Reproduce, from the lines below, exactly the stretch that begins at the line containing "DHT3 pin DATA: D8 -> D5" and ends at the line containing "BUTTON3 pin SIG: D3 -> RX", both included.

+++

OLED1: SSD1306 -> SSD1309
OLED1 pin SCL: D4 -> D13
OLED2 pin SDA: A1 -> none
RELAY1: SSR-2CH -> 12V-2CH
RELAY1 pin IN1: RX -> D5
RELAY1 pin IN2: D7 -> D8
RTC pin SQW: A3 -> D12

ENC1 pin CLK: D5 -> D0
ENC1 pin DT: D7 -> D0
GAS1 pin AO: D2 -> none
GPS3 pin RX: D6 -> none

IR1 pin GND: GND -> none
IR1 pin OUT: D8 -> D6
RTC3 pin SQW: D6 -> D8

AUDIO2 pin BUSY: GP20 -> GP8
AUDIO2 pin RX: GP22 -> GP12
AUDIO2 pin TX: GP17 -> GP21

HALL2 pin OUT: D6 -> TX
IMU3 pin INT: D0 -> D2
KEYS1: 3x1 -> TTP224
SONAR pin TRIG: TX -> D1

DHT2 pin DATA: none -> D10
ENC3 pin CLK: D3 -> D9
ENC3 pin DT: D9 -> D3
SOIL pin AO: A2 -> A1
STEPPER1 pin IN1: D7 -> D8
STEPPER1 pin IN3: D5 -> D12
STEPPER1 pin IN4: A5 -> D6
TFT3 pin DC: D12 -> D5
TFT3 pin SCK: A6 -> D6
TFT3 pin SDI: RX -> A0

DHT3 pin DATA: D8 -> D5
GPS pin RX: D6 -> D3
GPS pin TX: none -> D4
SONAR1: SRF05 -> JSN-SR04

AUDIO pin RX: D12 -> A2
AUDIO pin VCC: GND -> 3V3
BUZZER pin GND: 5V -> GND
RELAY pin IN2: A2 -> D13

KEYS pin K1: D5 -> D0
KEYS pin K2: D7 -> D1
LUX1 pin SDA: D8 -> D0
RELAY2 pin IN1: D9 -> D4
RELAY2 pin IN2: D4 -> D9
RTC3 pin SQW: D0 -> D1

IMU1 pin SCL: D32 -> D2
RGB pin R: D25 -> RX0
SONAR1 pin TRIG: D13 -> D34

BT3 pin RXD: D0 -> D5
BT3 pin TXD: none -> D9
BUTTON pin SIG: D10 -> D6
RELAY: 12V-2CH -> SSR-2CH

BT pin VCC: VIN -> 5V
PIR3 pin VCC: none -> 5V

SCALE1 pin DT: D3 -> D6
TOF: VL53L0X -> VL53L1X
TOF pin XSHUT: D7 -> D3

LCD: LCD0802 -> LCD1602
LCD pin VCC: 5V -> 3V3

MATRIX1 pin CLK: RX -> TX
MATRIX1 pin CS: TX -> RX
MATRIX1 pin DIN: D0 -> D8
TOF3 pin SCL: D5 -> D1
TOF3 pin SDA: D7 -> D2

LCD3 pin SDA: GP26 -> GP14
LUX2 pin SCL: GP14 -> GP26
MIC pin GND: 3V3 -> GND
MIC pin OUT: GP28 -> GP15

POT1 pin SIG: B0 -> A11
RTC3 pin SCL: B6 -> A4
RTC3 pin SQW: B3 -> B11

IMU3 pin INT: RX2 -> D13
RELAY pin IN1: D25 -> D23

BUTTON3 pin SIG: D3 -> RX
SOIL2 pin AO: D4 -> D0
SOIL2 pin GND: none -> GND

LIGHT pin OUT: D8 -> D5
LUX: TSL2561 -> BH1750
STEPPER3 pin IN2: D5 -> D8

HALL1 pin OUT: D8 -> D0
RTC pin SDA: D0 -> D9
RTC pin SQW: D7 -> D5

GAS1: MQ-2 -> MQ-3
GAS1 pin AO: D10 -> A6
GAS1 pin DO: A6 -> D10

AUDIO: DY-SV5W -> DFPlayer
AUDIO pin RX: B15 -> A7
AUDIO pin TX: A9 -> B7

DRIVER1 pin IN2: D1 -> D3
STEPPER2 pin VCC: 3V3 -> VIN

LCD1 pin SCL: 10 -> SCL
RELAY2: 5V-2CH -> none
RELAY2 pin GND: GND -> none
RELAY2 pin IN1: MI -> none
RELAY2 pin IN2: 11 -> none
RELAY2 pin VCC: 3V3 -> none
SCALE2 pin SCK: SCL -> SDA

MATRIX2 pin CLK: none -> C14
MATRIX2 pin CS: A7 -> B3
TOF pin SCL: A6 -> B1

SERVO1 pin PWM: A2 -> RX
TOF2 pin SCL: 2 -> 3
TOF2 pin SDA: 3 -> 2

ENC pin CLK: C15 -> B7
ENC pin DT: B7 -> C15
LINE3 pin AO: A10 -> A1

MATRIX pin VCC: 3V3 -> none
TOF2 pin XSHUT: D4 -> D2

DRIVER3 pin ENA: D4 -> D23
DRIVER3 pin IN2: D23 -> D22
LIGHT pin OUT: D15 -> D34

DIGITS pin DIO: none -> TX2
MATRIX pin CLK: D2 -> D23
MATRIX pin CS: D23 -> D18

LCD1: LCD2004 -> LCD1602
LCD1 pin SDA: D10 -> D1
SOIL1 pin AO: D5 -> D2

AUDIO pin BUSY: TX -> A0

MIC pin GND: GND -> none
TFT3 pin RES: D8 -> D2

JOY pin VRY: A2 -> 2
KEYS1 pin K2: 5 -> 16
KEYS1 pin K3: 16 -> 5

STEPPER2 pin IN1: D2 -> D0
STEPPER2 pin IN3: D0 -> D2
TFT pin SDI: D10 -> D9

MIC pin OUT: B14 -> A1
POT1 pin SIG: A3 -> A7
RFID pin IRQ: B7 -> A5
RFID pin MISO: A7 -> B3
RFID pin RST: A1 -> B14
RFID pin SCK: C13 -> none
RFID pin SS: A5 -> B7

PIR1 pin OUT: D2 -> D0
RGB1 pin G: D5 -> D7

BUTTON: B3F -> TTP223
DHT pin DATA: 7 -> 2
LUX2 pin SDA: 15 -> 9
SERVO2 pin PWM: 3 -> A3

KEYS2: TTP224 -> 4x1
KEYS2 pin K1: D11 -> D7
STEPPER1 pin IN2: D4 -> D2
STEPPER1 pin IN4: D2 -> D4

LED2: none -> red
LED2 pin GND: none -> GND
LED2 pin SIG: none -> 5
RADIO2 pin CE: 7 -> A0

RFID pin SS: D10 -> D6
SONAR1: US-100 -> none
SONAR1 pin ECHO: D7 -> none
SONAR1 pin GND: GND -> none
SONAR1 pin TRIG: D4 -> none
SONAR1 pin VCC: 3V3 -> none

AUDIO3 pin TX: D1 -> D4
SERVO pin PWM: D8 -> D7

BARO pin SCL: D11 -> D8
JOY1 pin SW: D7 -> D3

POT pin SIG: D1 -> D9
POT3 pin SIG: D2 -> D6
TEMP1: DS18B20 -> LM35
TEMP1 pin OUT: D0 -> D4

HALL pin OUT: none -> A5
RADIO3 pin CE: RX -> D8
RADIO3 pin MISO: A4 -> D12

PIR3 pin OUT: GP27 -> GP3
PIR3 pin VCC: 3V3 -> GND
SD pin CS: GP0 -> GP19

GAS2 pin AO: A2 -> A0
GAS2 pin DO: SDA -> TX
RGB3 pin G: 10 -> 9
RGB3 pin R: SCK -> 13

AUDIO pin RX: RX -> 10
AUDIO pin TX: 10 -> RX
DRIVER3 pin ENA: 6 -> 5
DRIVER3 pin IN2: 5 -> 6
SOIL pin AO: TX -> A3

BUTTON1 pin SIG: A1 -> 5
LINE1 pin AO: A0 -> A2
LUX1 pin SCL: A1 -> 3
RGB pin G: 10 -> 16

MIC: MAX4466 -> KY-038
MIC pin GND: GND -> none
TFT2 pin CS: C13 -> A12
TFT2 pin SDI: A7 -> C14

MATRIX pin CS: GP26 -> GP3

+++

● **Response to this task**:
DHT3 pin DATA: D8 -> D5
GPS pin RX: D6 -> D3
GPS pin TX: none -> D4
SONAR1: SRF05 -> JSN-SR04

AUDIO pin RX: D12 -> A2
AUDIO pin VCC: GND -> 3V3
BUZZER pin GND: 5V -> GND
RELAY pin IN2: A2 -> D13

KEYS pin K1: D5 -> D0
KEYS pin K2: D7 -> D1
LUX1 pin SDA: D8 -> D0
RELAY2 pin IN1: D9 -> D4
RELAY2 pin IN2: D4 -> D9
RTC3 pin SQW: D0 -> D1

IMU1 pin SCL: D32 -> D2
RGB pin R: D25 -> RX0
SONAR1 pin TRIG: D13 -> D34

BT3 pin RXD: D0 -> D5
BT3 pin TXD: none -> D9
BUTTON pin SIG: D10 -> D6
RELAY: 12V-2CH -> SSR-2CH

BT pin VCC: VIN -> 5V
PIR3 pin VCC: none -> 5V

SCALE1 pin DT: D3 -> D6
TOF: VL53L0X -> VL53L1X
TOF pin XSHUT: D7 -> D3

LCD: LCD0802 -> LCD1602
LCD pin VCC: 5V -> 3V3

MATRIX1 pin CLK: RX -> TX
MATRIX1 pin CS: TX -> RX
MATRIX1 pin DIN: D0 -> D8
TOF3 pin SCL: D5 -> D1
TOF3 pin SDA: D7 -> D2

LCD3 pin SDA: GP26 -> GP14
LUX2 pin SCL: GP14 -> GP26
MIC pin GND: 3V3 -> GND
MIC pin OUT: GP28 -> GP15

POT1 pin SIG: B0 -> A11
RTC3 pin SCL: B6 -> A4
RTC3 pin SQW: B3 -> B11

IMU3 pin INT: RX2 -> D13
RELAY pin IN1: D25 -> D23

BUTTON3 pin SIG: D3 -> RX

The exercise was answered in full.